* **WORK REQUIRED**: Reproduce the data exactly and drop any pictures it holds.

* **SUPPLIED DATA**:

□ □ □ □

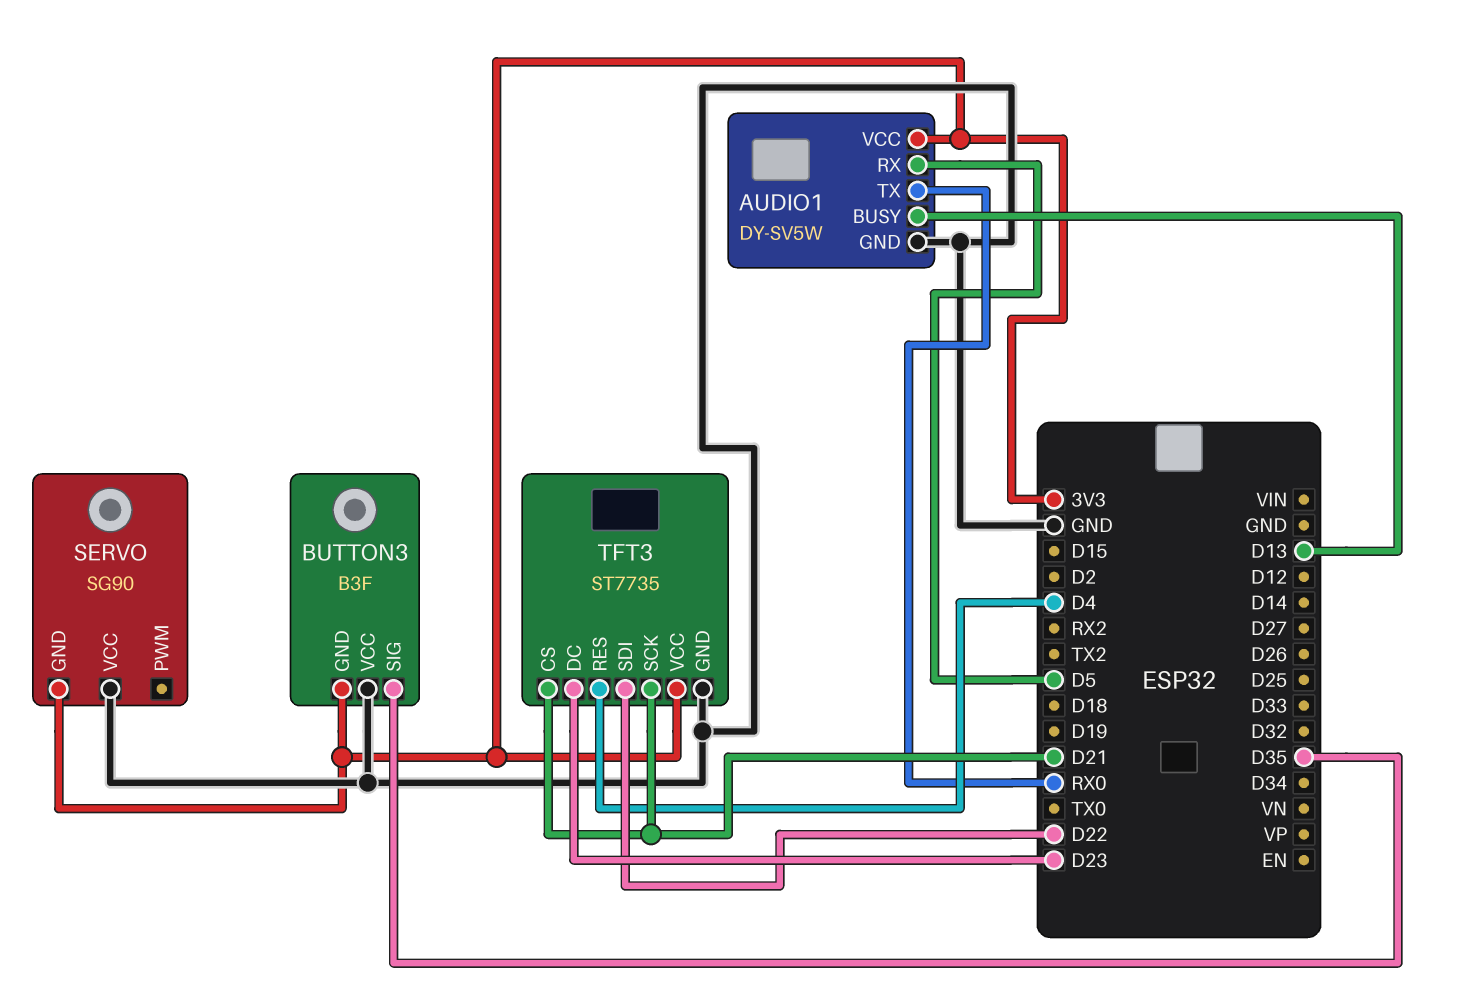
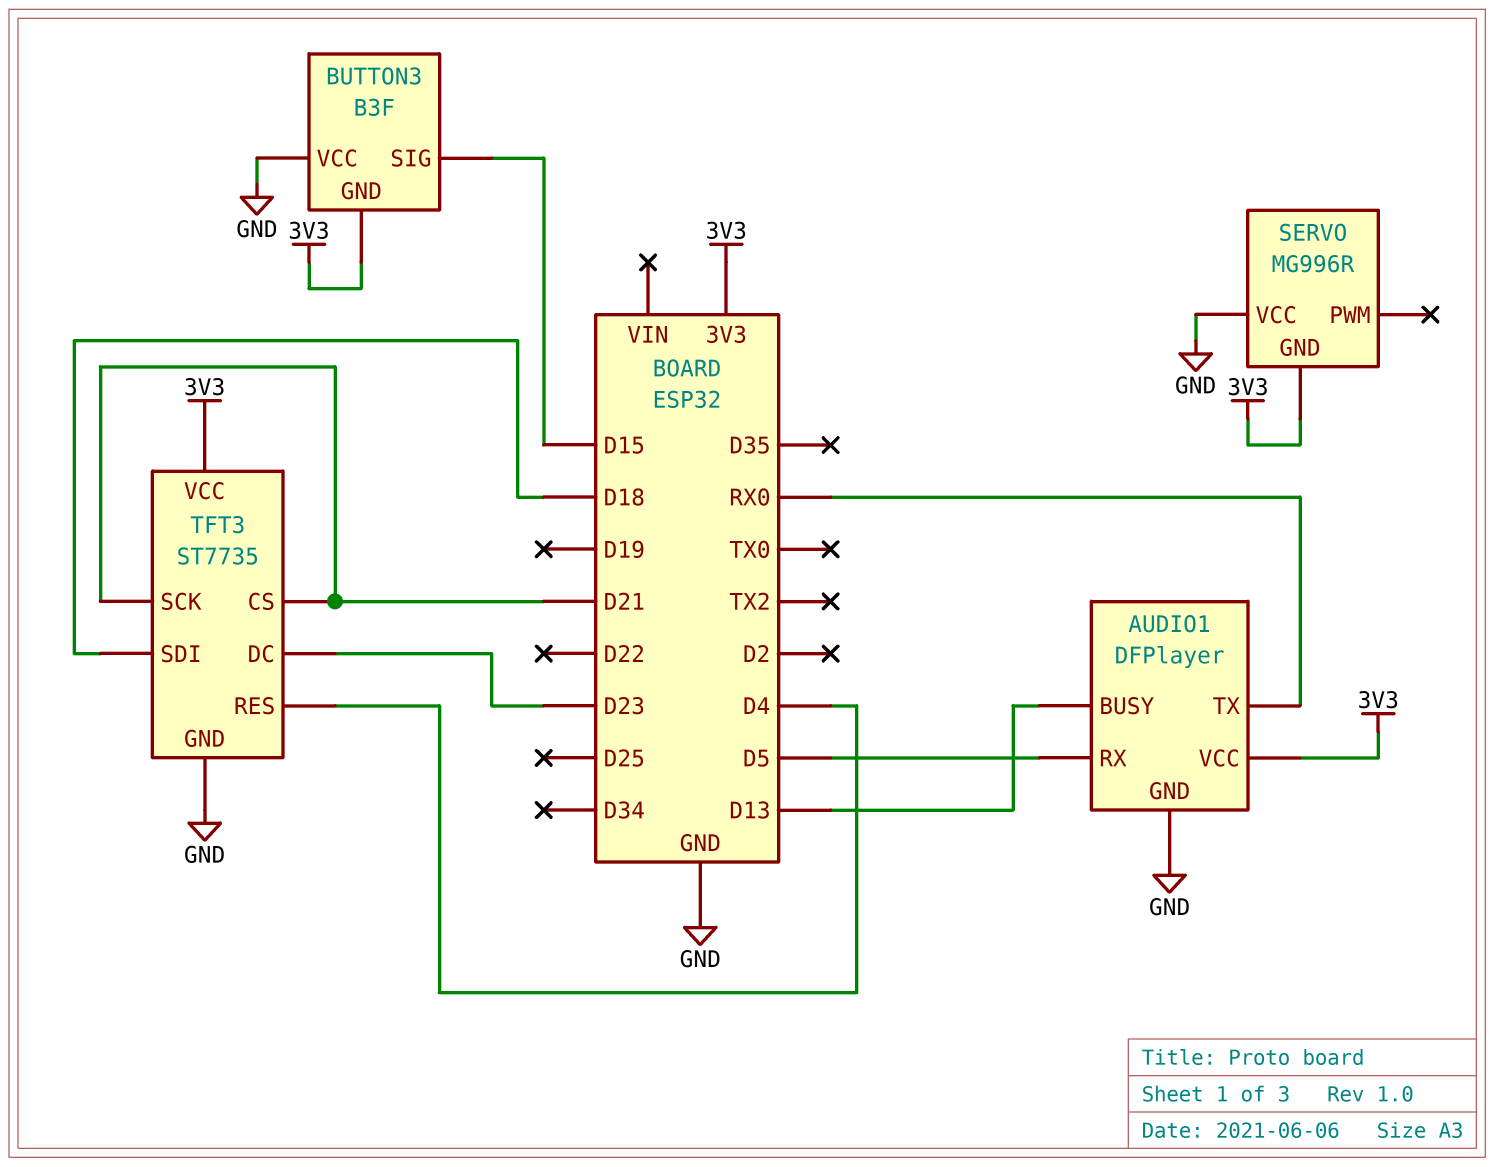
AUDIO1: DY-SV5W -> DFPlayer
BUTTON3 pin SIG: D35 -> D15
SERVO: SG90 -> MG996R
TFT3 pin SDI: D22 -> D18

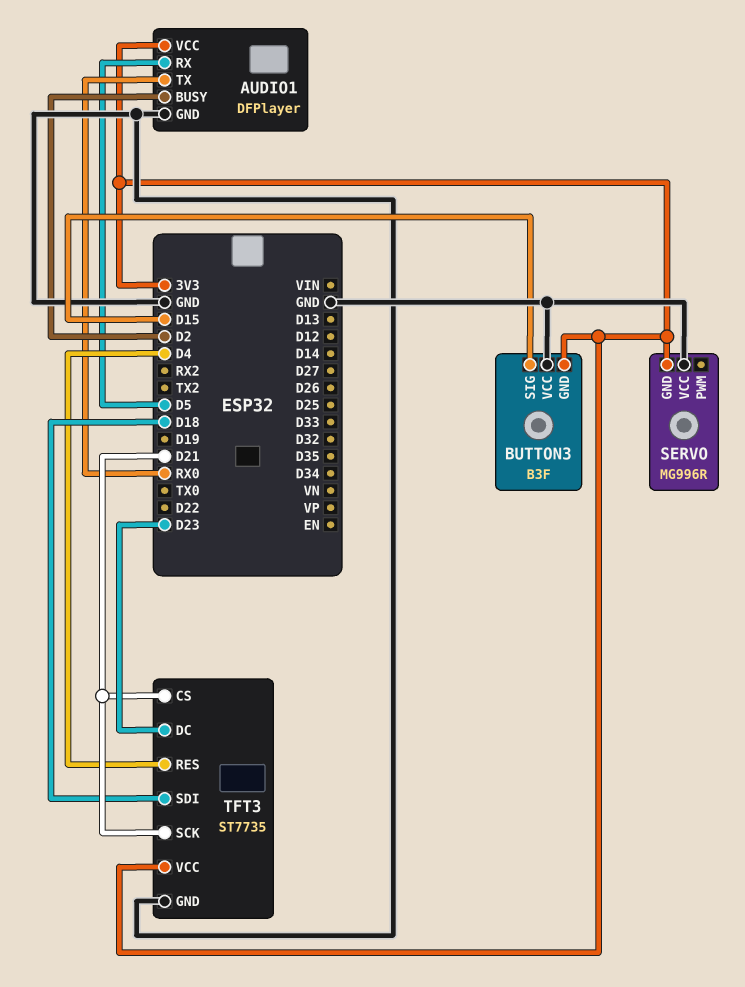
AUDIO1 pin BUSY: D13 -> D2

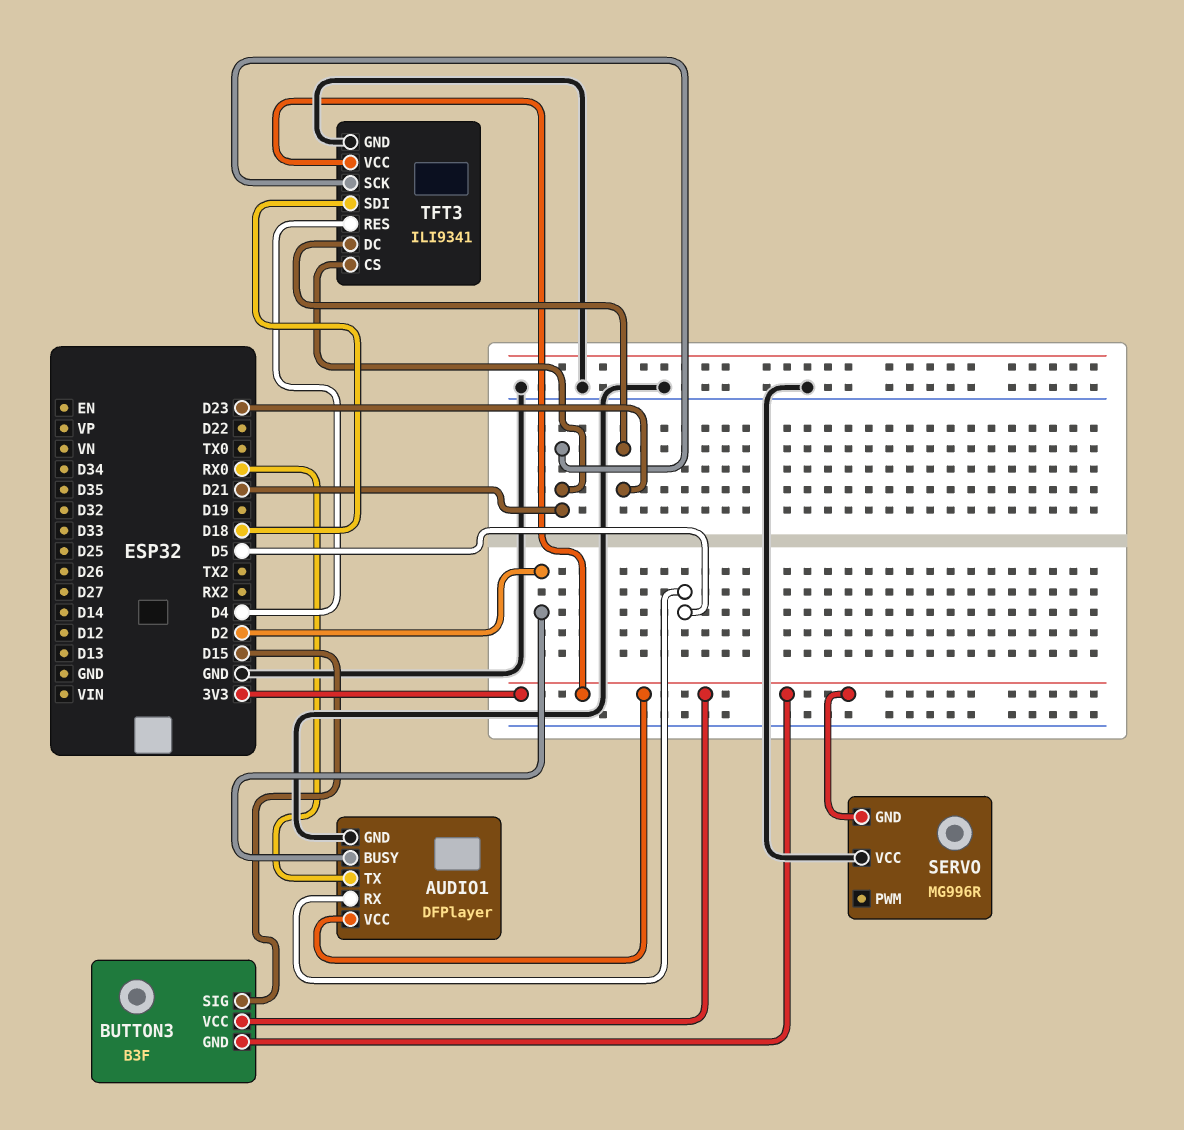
BUTTON3 pin VCC: GND -> 3V3
TFT3: ST7735 -> ILI9341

□ □ □ □

* **RESULT OF THIS EXERCISE**:
AUDIO1: DY-SV5W -> DFPlayer
BUTTON3 pin SIG: D35 -> D15
SERVO: SG90 -> MG996R
TFT3 pin SDI: D22 -> D18

AUDIO1 pin BUSY: D13 -> D2

BUTTON3 pin VCC: GND -> 3V3
TFT3: ST7735 -> ILI9341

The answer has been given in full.